Record extracts –
----

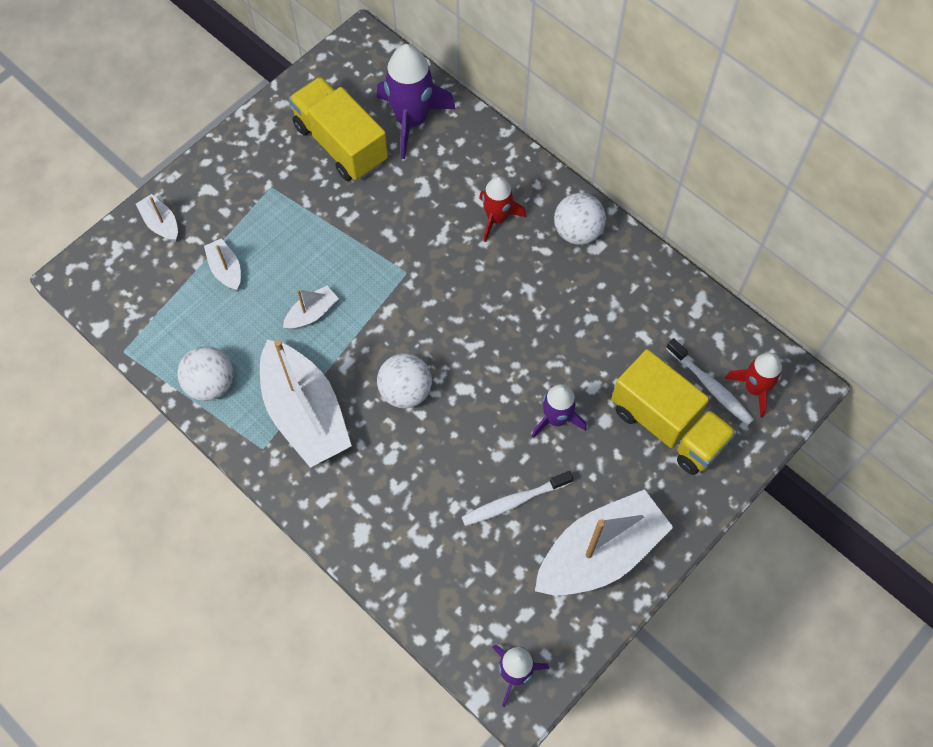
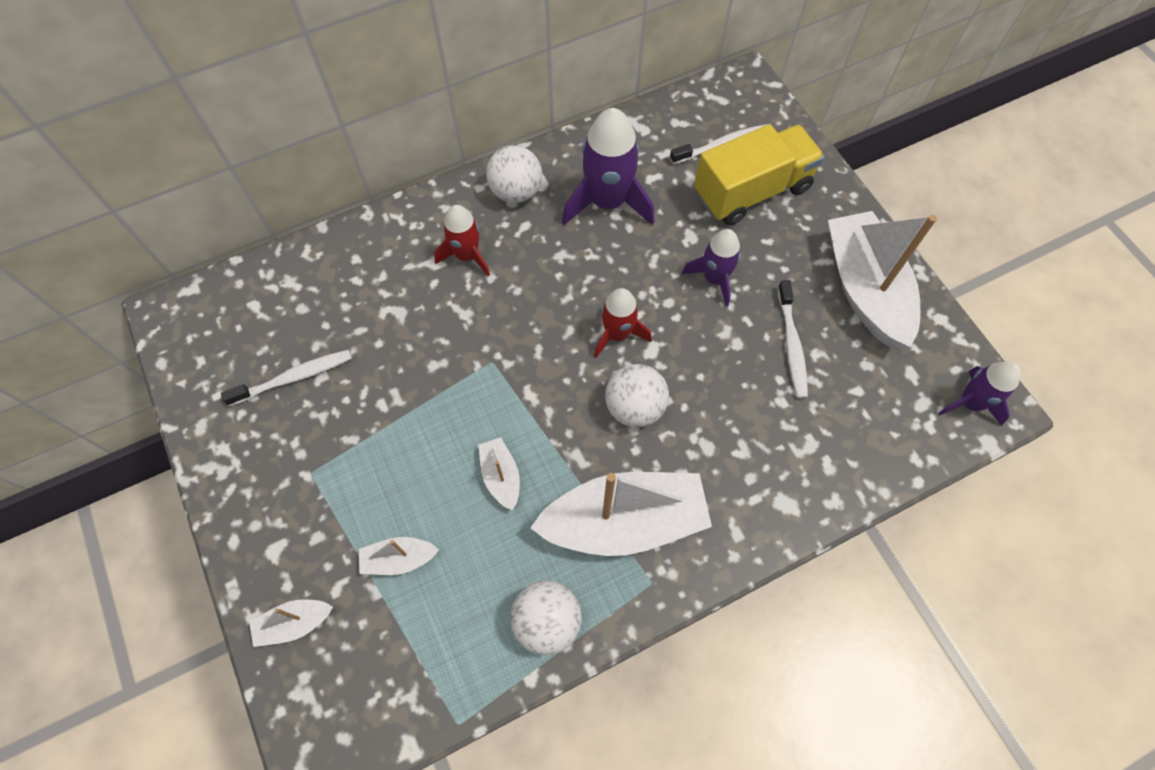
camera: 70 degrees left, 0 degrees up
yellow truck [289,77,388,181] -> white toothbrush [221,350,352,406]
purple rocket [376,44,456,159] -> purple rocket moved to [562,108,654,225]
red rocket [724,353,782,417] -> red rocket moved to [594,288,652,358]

----

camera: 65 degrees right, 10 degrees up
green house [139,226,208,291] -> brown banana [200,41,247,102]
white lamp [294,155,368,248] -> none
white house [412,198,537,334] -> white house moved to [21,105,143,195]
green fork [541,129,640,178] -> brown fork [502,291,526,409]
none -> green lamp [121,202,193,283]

----

Exercise goal –
Give back, unchanged, the run of lines in the listing above that begins at the line containing "green house [139,226,208,291]" and ends at the line containing "none -> green lamp [121,202,193,283]", both included.

Result of this task –
green house [139,226,208,291] -> brown banana [200,41,247,102]
white lamp [294,155,368,248] -> none
white house [412,198,537,334] -> white house moved to [21,105,143,195]
green fork [541,129,640,178] -> brown fork [502,291,526,409]
none -> green lamp [121,202,193,283]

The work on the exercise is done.